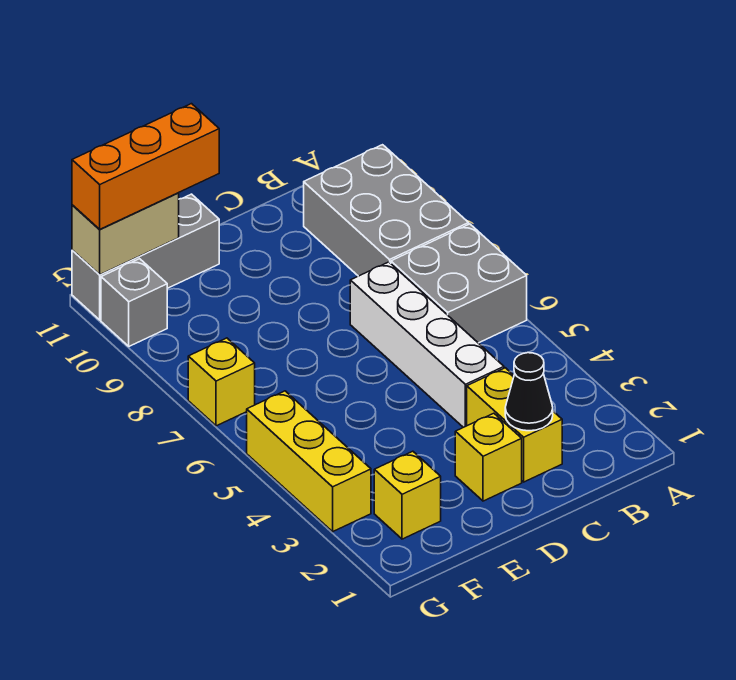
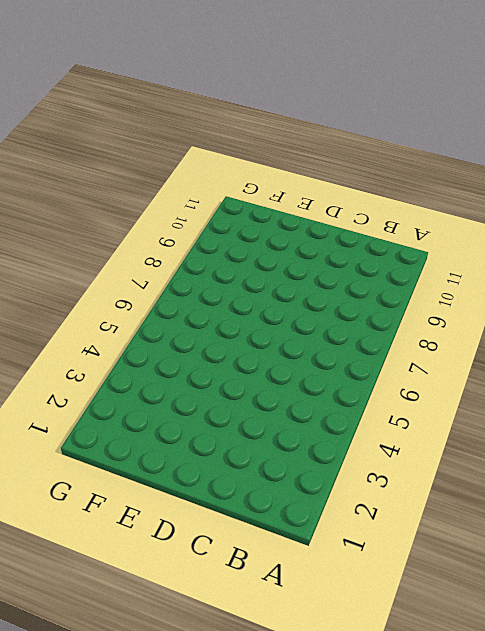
none -> grey brick A6:B7 level 1
none -> grey brick A8:B10 level 1
none -> yellow brick C2:C3 level 1

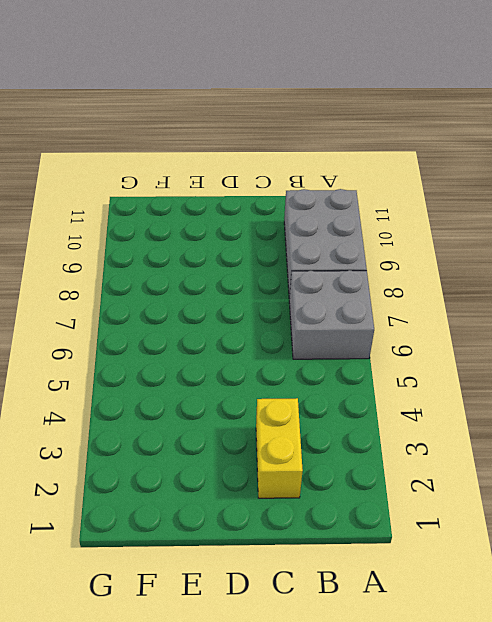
none -> white brick C4:C7 level 1
none -> yellow brick D2 level 1
none -> grey brick E11:G11 level 1

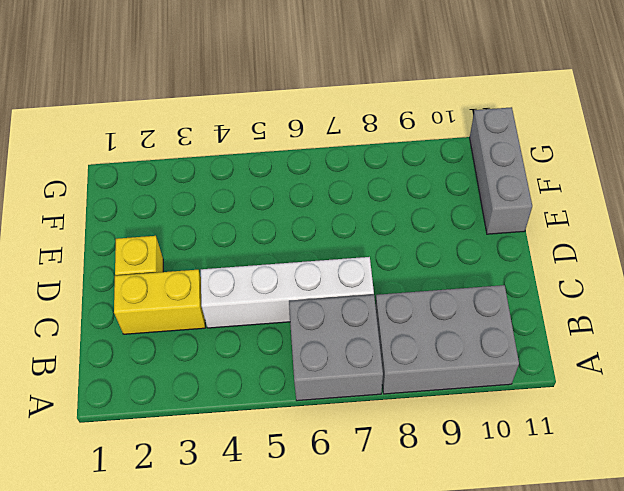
none -> yellow brick F2 level 1
none -> yellow brick G3:G5 level 1
none -> yellow brick G7 level 1

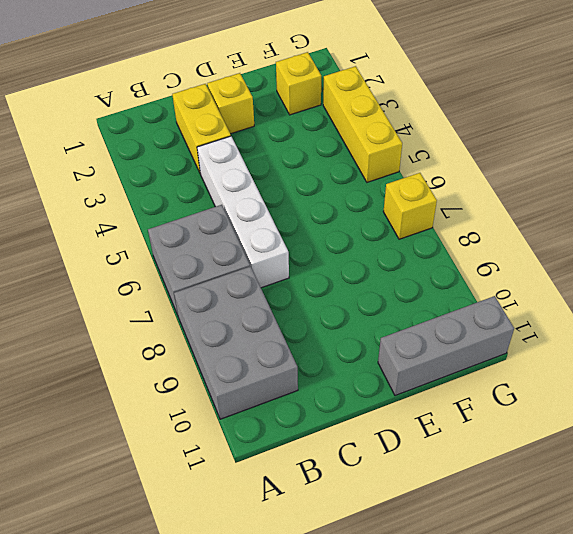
none -> grey brick G10 level 1
none -> black cone C2 level 2
none -> tan brick F11:G11 level 2

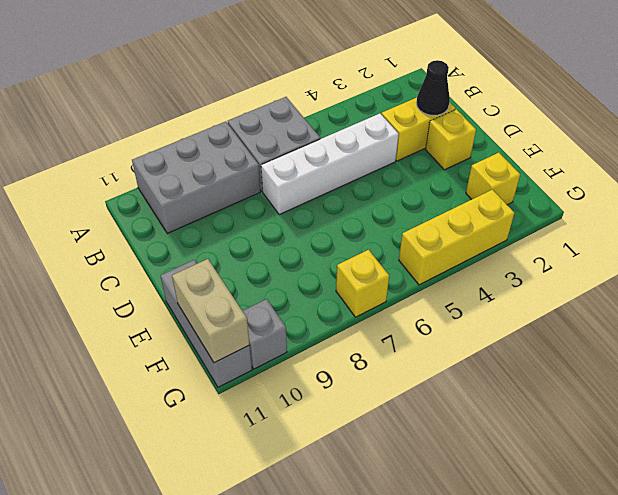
none -> orange brick E11:G11 level 3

* * * * * * *

Work task: Print out the complete listing above exactly, dropping each image.

Solution to the exercise:
none -> grey brick A6:B7 level 1
none -> grey brick A8:B10 level 1
none -> yellow brick C2:C3 level 1

none -> white brick C4:C7 level 1
none -> yellow brick D2 level 1
none -> grey brick E11:G11 level 1

none -> yellow brick F2 level 1
none -> yellow brick G3:G5 level 1
none -> yellow brick G7 level 1

none -> grey brick G10 level 1
none -> black cone C2 level 2
none -> tan brick F11:G11 level 2

none -> orange brick E11:G11 level 3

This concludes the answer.